BEGIN SOURCE MATERIAL

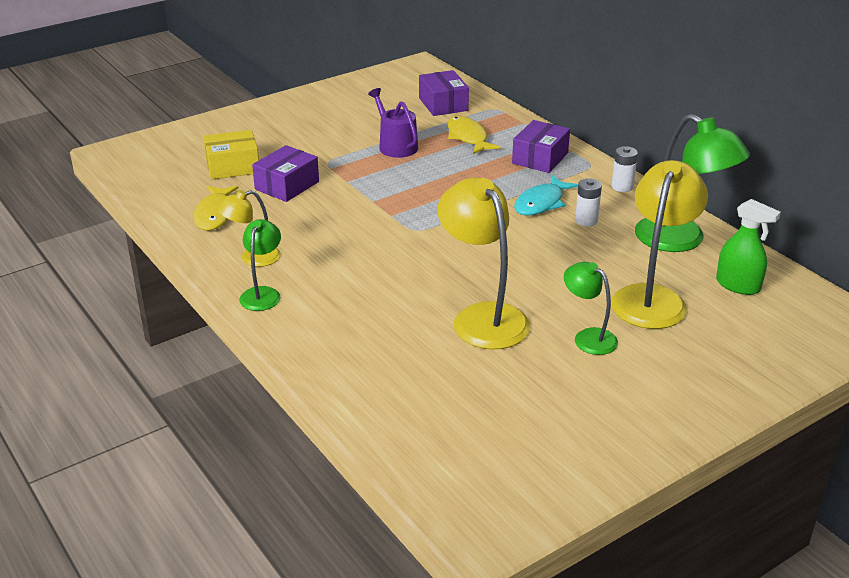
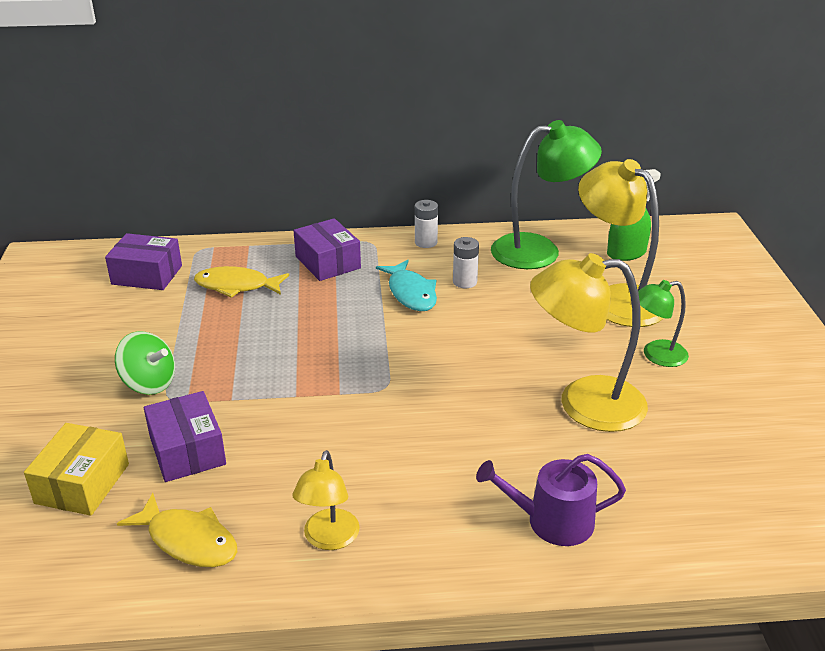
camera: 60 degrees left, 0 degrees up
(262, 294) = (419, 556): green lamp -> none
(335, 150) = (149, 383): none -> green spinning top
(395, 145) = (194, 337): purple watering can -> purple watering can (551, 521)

END SOURCE MATERIAL

**BRIEF:**
Strip out the pictures and reproduce the remaining material above exactly.

**SOLUTION FOR THIS EXERCISE:**
camera: 60 degrees left, 0 degrees up
(262, 294) = (419, 556): green lamp -> none
(335, 150) = (149, 383): none -> green spinning top
(395, 145) = (194, 337): purple watering can -> purple watering can (551, 521)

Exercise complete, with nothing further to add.